# EXERCISE DIRECTIONS
Where an image occurs, skip it and print the rest of the records verbatim.

# SUPPLIED INFORMATION
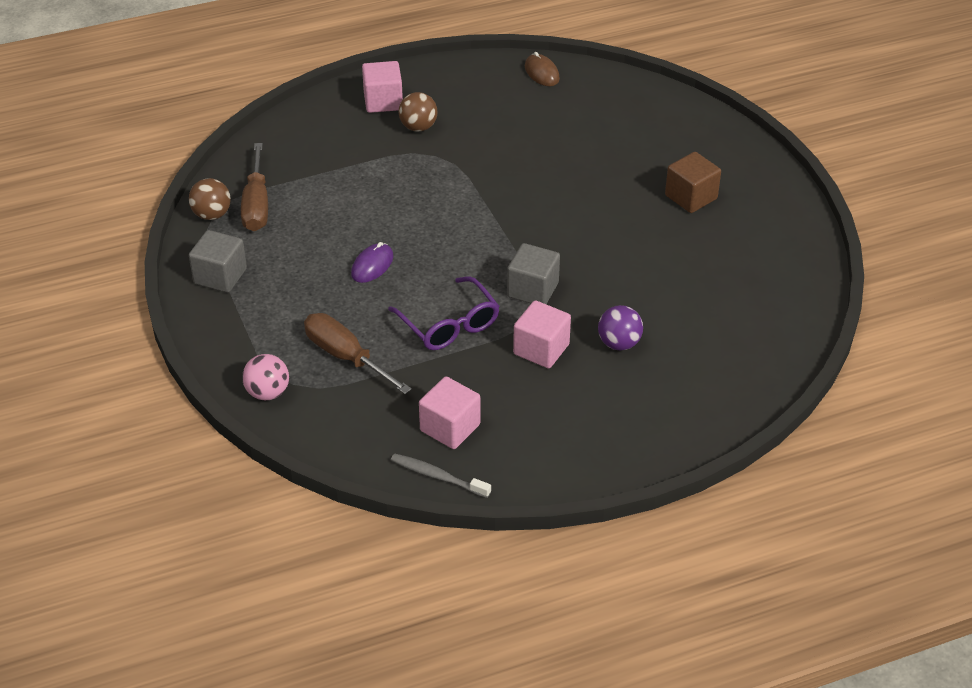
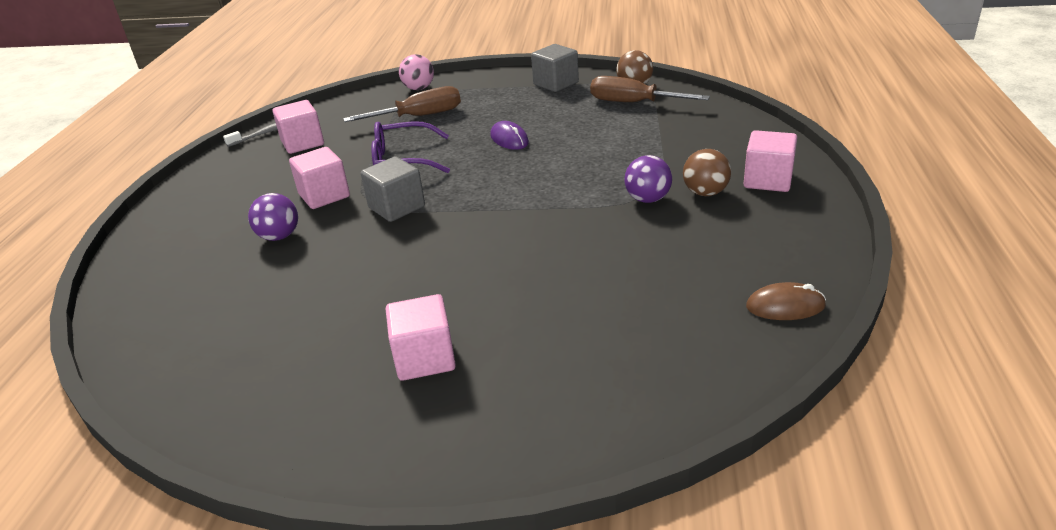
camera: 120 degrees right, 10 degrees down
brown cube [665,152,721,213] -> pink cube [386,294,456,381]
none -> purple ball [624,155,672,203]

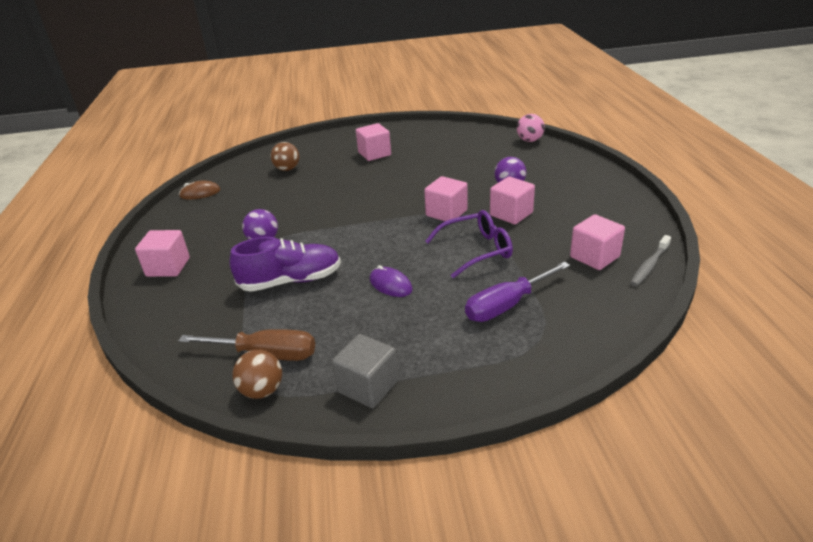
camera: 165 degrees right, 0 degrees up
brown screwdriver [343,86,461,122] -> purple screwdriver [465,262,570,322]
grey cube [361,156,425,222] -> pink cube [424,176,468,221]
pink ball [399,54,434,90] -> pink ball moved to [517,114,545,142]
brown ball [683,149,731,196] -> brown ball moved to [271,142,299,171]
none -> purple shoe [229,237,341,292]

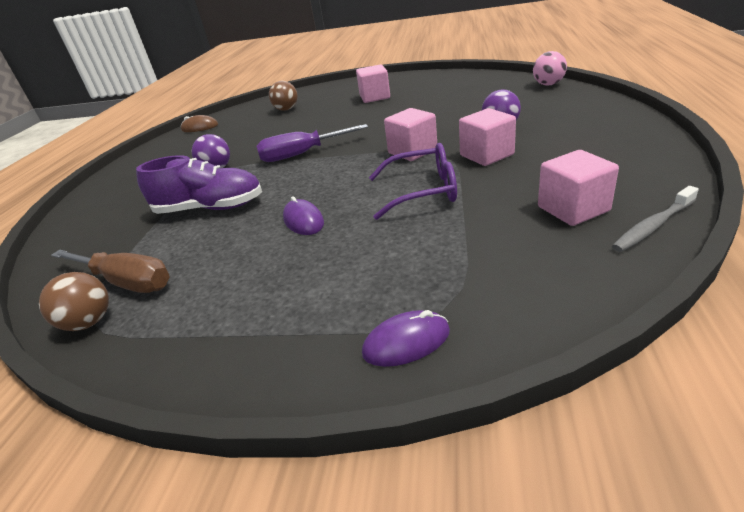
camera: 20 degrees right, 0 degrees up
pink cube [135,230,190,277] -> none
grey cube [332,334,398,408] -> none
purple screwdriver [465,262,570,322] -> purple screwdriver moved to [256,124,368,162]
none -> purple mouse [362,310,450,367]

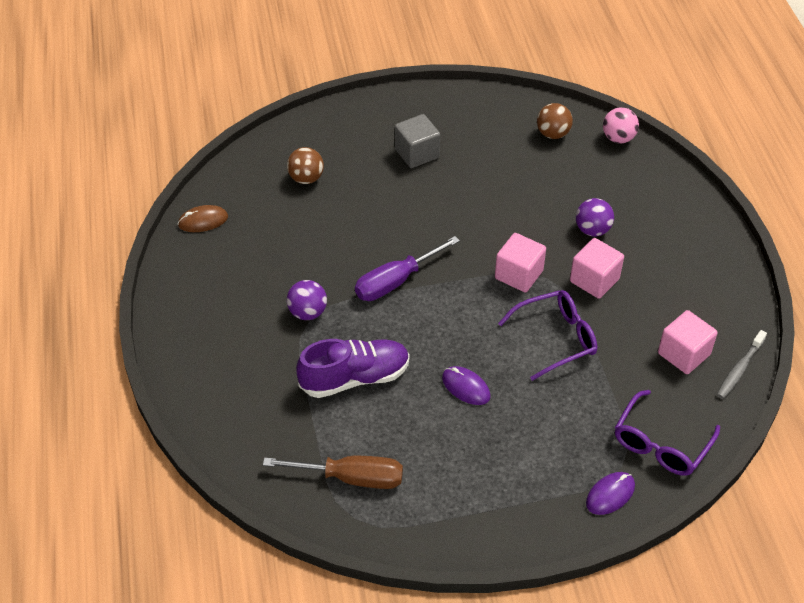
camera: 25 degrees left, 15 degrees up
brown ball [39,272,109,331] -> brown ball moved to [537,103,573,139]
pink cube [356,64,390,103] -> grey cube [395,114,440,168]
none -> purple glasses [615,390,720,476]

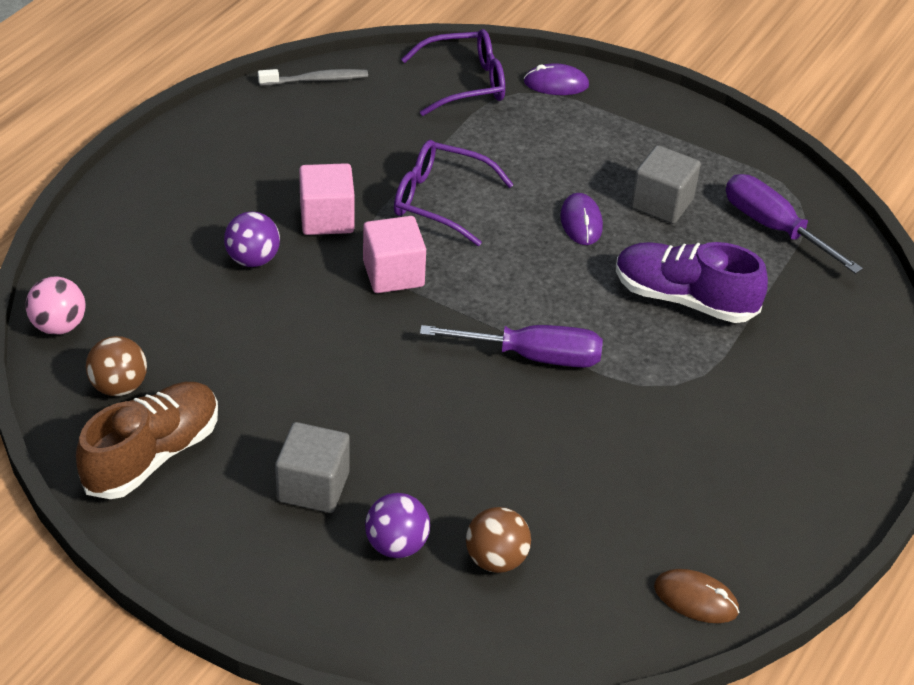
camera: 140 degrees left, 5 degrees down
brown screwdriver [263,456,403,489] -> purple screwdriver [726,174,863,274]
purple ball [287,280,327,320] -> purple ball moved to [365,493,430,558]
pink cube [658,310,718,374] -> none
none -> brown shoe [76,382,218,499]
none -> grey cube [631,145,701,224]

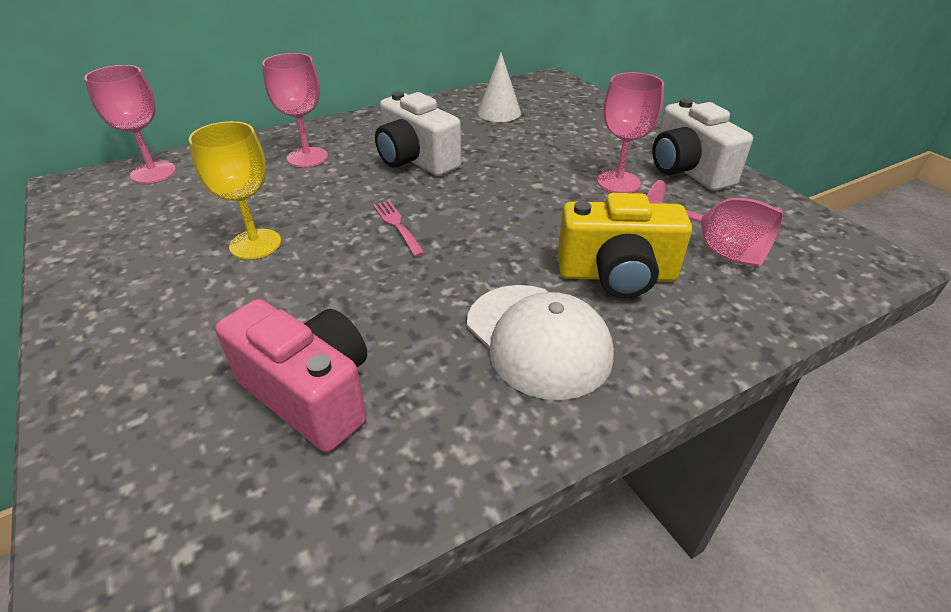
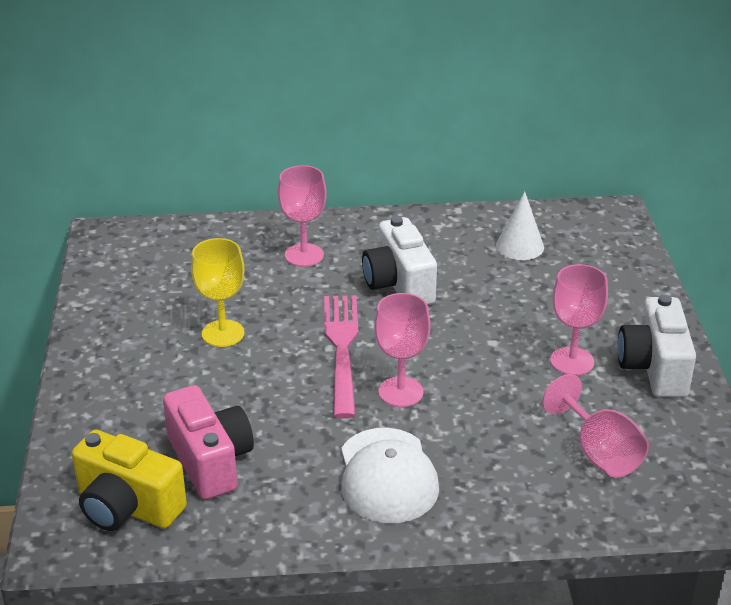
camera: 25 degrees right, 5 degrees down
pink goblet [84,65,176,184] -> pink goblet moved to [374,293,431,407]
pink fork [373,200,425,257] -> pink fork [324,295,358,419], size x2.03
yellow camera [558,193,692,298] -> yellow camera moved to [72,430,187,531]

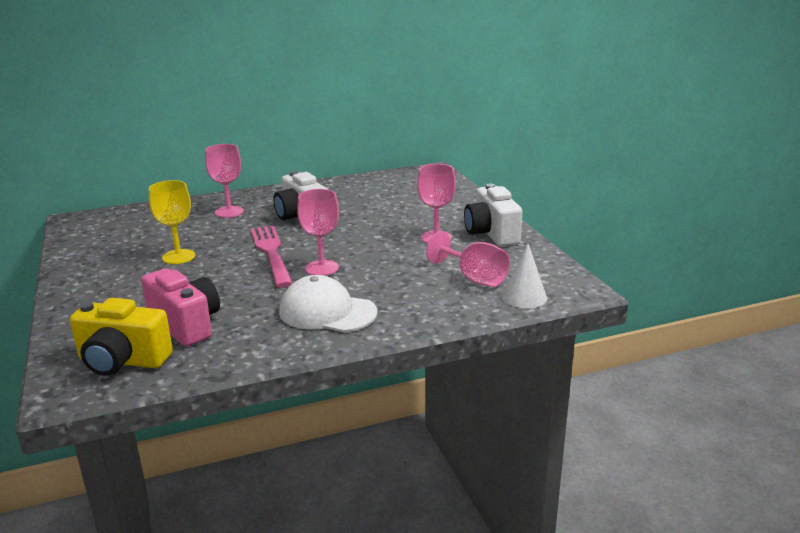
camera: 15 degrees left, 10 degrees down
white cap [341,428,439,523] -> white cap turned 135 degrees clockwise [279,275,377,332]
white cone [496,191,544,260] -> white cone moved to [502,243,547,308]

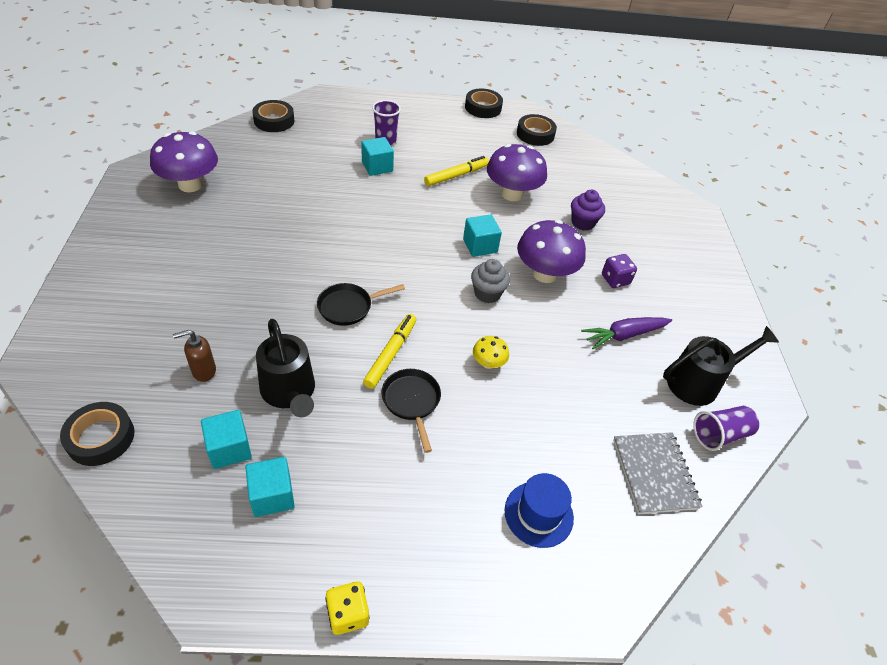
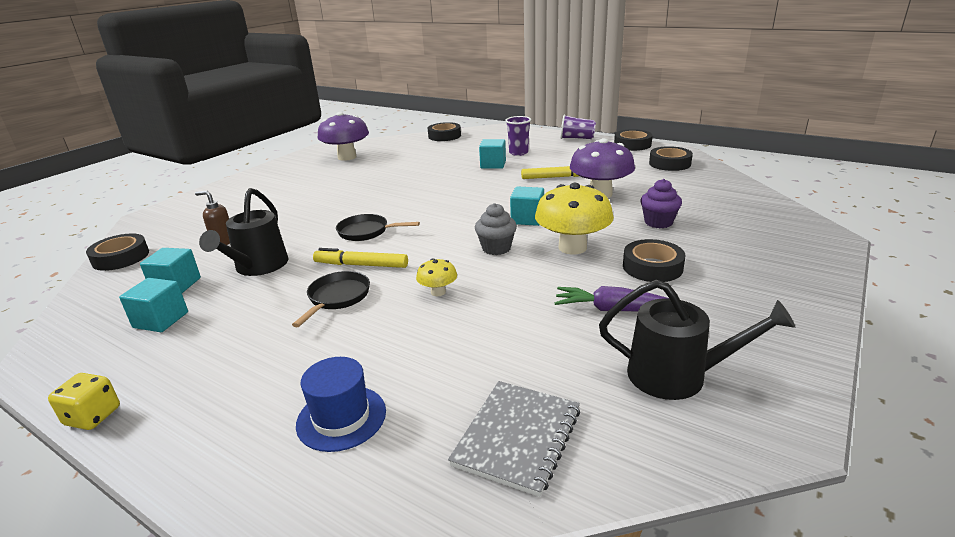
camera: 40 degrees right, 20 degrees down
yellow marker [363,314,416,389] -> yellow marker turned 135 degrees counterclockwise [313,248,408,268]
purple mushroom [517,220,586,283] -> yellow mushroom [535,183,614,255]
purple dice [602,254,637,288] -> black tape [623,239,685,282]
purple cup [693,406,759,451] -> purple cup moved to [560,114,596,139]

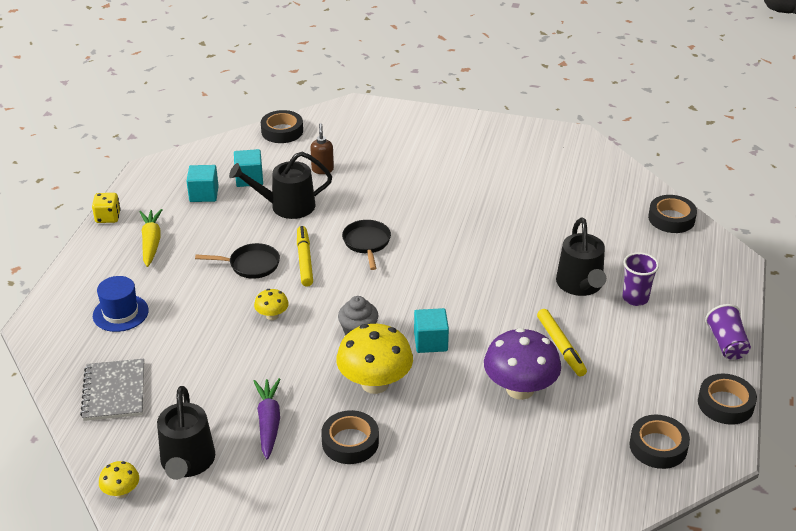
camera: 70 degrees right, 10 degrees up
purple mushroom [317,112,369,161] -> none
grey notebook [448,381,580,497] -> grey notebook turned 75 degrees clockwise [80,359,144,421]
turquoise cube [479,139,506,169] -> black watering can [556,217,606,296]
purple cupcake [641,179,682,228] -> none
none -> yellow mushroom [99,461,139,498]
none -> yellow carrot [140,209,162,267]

# EXERCISE OUTPUT
camera: 120 degrees right, 10 degrees down
brown cube [665,152,721,213] -> pink cube [386,294,456,381]
none -> purple ball [624,155,672,203]

camera: 165 degrees right, 0 degrees up
brown screwdriver [343,86,461,122] -> purple screwdriver [465,262,570,322]
grey cube [361,156,425,222] -> pink cube [424,176,468,221]
pink ball [399,54,434,90] -> pink ball moved to [517,114,545,142]
brown ball [683,149,731,196] -> brown ball moved to [271,142,299,171]
none -> purple shoe [229,237,341,292]

camera: 20 degrees right, 0 degrees up
pink cube [135,230,190,277] -> none
grey cube [332,334,398,408] -> none
purple screwdriver [465,262,570,322] -> purple screwdriver moved to [256,124,368,162]
none -> purple mouse [362,310,450,367]

camera: 25 degrees left, 15 degrees up
brown ball [39,272,109,331] -> brown ball moved to [537,103,573,139]
pink cube [356,64,390,103] -> grey cube [395,114,440,168]
none -> purple glasses [615,390,720,476]

camera: 140 degrees left, 5 degrees down
brown screwdriver [263,456,403,489] -> purple screwdriver [726,174,863,274]
purple ball [287,280,327,320] -> purple ball moved to [365,493,430,558]
pink cube [658,310,718,374] -> none
none -> brown shoe [76,382,218,499]
none -> grey cube [631,145,701,224]

camera: 25 degrees right, 5 degrees down
pink goblet [84,65,176,184] -> pink goblet moved to [374,293,431,407]
pink fork [373,200,425,257] -> pink fork [324,295,358,419], size x2.03
yellow camera [558,193,692,298] -> yellow camera moved to [72,430,187,531]

camera: 15 degrees left, 10 degrees down
white cap [341,428,439,523] -> white cap turned 135 degrees clockwise [279,275,377,332]
white cone [496,191,544,260] -> white cone moved to [502,243,547,308]

camera: 40 degrees right, 20 degrees down
yellow marker [363,314,416,389] -> yellow marker turned 135 degrees counterclockwise [313,248,408,268]
purple mushroom [517,220,586,283] -> yellow mushroom [535,183,614,255]
purple dice [602,254,637,288] -> black tape [623,239,685,282]
purple cup [693,406,759,451] -> purple cup moved to [560,114,596,139]

camera: 70 degrees right, 10 degrees up
purple mushroom [317,112,369,161] -> none
grey notebook [448,381,580,497] -> grey notebook turned 75 degrees clockwise [80,359,144,421]
turquoise cube [479,139,506,169] -> black watering can [556,217,606,296]
purple cupcake [641,179,682,228] -> none
none -> yellow mushroom [99,461,139,498]
none -> yellow carrot [140,209,162,267]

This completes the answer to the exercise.